[Activity]
Give the records again, word for word.

Change detection data:
++++++
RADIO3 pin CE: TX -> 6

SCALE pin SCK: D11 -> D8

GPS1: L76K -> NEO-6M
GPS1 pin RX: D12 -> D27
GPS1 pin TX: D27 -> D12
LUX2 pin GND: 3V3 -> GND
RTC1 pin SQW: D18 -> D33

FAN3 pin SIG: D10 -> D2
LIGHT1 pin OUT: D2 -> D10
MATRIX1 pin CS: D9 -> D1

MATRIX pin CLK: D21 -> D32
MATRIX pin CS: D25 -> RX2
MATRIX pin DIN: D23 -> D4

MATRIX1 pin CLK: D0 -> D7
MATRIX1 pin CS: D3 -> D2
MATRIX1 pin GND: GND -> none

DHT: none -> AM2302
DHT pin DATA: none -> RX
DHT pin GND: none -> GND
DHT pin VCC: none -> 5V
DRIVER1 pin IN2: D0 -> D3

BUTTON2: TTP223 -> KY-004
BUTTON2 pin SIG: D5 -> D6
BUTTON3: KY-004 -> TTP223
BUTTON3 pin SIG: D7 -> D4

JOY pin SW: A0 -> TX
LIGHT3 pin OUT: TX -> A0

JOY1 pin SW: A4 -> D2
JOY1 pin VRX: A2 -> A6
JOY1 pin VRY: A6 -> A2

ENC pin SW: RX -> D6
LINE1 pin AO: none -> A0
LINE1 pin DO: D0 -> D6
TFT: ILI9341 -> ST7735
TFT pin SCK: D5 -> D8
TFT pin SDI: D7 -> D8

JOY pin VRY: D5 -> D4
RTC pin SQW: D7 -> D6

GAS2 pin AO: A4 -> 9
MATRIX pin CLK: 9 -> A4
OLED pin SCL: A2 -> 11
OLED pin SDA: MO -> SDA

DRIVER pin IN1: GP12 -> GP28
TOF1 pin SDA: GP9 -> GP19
++++++
[Exercise output]
RADIO3 pin CE: TX -> 6

SCALE pin SCK: D11 -> D8

GPS1: L76K -> NEO-6M
GPS1 pin RX: D12 -> D27
GPS1 pin TX: D27 -> D12
LUX2 pin GND: 3V3 -> GND
RTC1 pin SQW: D18 -> D33

FAN3 pin SIG: D10 -> D2
LIGHT1 pin OUT: D2 -> D10
MATRIX1 pin CS: D9 -> D1

MATRIX pin CLK: D21 -> D32
MATRIX pin CS: D25 -> RX2
MATRIX pin DIN: D23 -> D4

MATRIX1 pin CLK: D0 -> D7
MATRIX1 pin CS: D3 -> D2
MATRIX1 pin GND: GND -> none

DHT: none -> AM2302
DHT pin DATA: none -> RX
DHT pin GND: none -> GND
DHT pin VCC: none -> 5V
DRIVER1 pin IN2: D0 -> D3

BUTTON2: TTP223 -> KY-004
BUTTON2 pin SIG: D5 -> D6
BUTTON3: KY-004 -> TTP223
BUTTON3 pin SIG: D7 -> D4

JOY pin SW: A0 -> TX
LIGHT3 pin OUT: TX -> A0

JOY1 pin SW: A4 -> D2
JOY1 pin VRX: A2 -> A6
JOY1 pin VRY: A6 -> A2

ENC pin SW: RX -> D6
LINE1 pin AO: none -> A0
LINE1 pin DO: D0 -> D6
TFT: ILI9341 -> ST7735
TFT pin SCK: D5 -> D8
TFT pin SDI: D7 -> D8

JOY pin VRY: D5 -> D4
RTC pin SQW: D7 -> D6

GAS2 pin AO: A4 -> 9
MATRIX pin CLK: 9 -> A4
OLED pin SCL: A2 -> 11
OLED pin SDA: MO -> SDA

DRIVER pin IN1: GP12 -> GP28
TOF1 pin SDA: GP9 -> GP19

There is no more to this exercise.